== Your task ==
Once the line containing "camera: 135 degrees right, 10 degrees up" is found in the entries below, restate it and each following line word for word, stopping after the line containing "none -> green cup [592,225,631,279]".

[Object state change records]
************
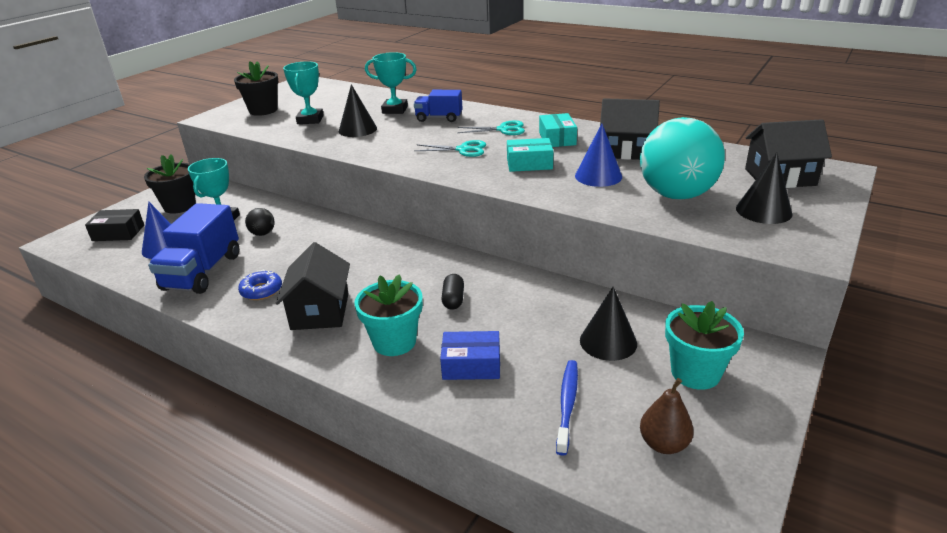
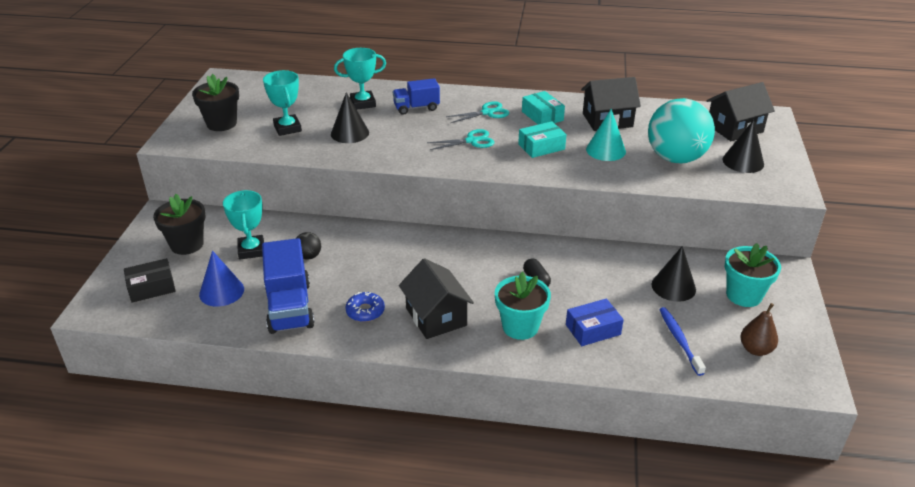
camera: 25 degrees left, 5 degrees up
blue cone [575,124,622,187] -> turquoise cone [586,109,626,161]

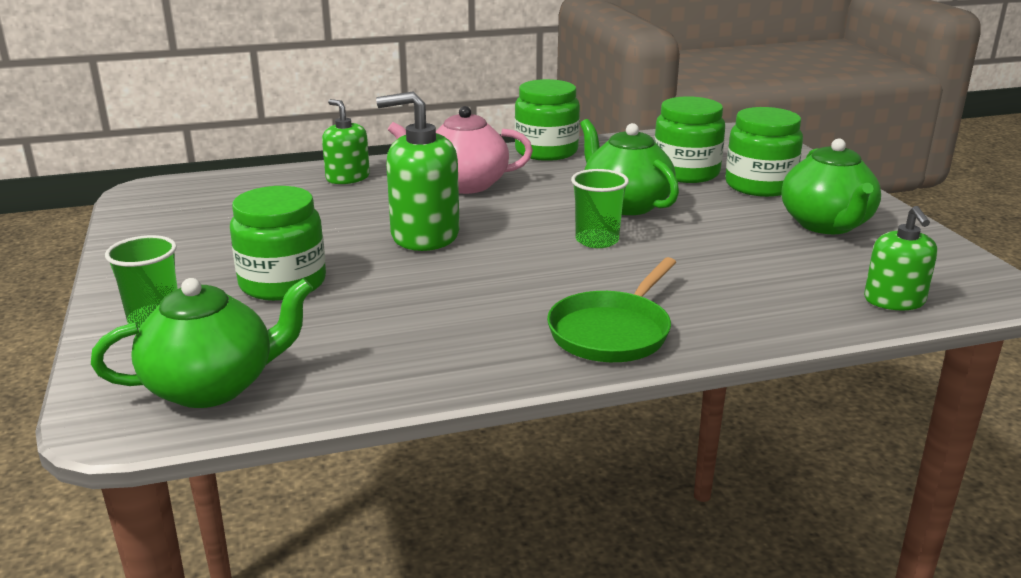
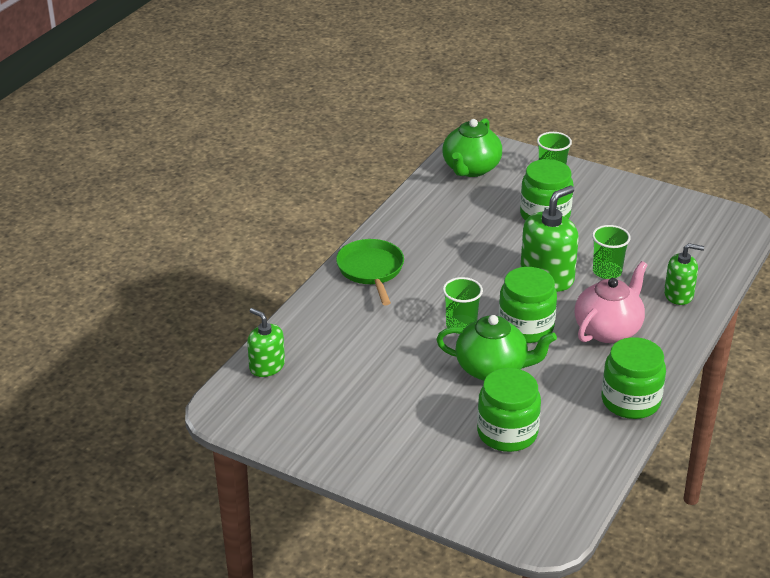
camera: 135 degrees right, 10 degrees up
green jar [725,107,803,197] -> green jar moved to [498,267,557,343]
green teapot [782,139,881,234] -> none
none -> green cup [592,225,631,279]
************
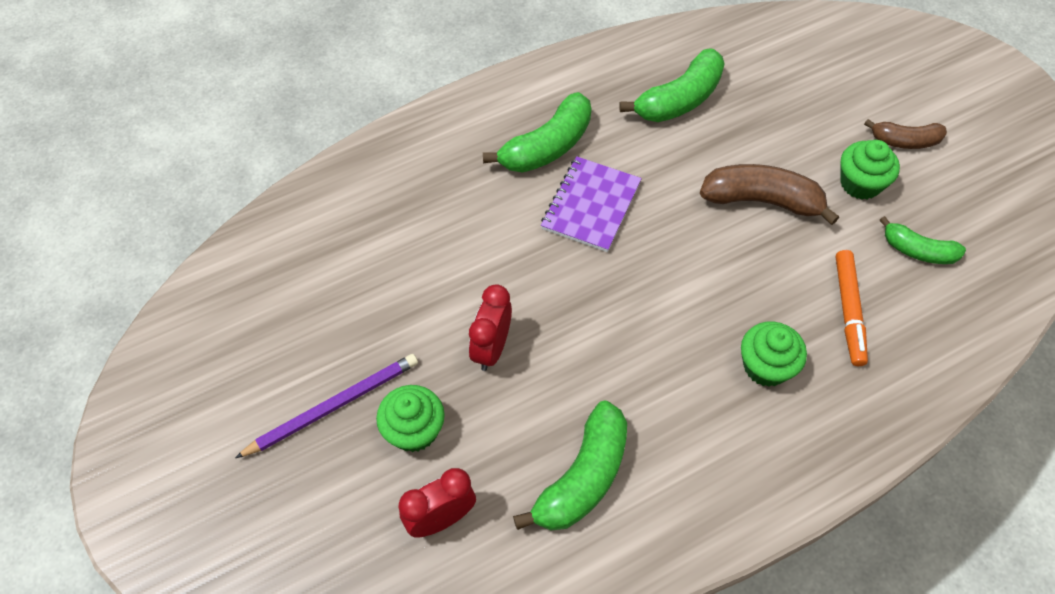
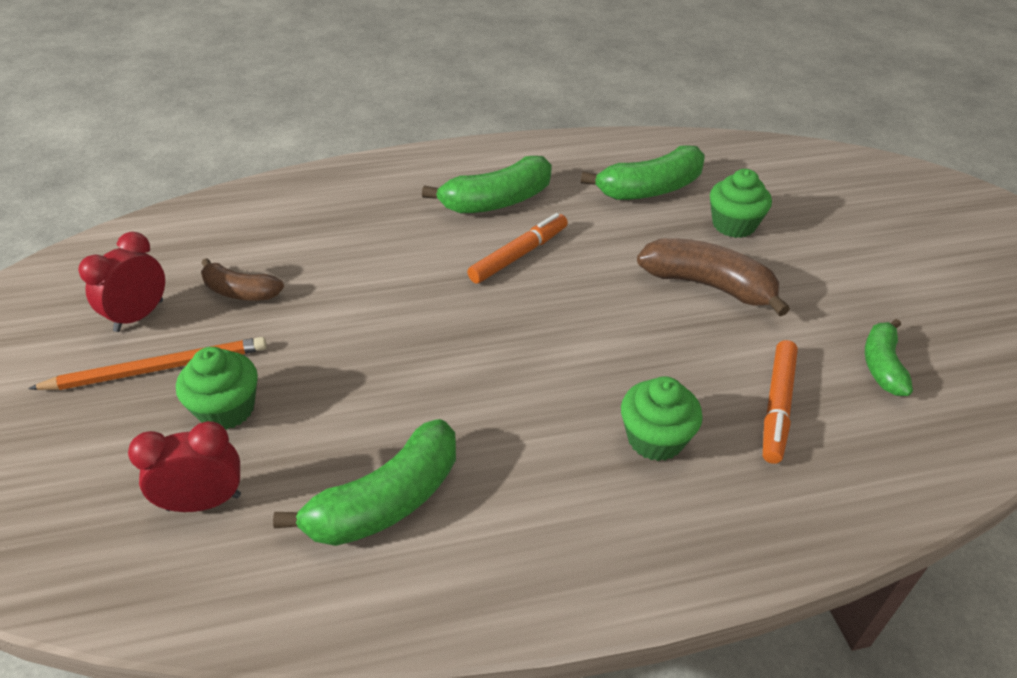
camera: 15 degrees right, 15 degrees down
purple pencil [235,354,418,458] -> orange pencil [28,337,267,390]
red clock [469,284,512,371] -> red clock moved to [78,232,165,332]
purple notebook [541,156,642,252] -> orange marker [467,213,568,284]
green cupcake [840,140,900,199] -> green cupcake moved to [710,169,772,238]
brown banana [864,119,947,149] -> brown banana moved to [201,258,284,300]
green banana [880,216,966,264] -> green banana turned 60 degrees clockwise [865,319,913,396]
************
== Expected answer ==
camera: 135 degrees right, 10 degrees up
green jar [725,107,803,197] -> green jar moved to [498,267,557,343]
green teapot [782,139,881,234] -> none
none -> green cup [592,225,631,279]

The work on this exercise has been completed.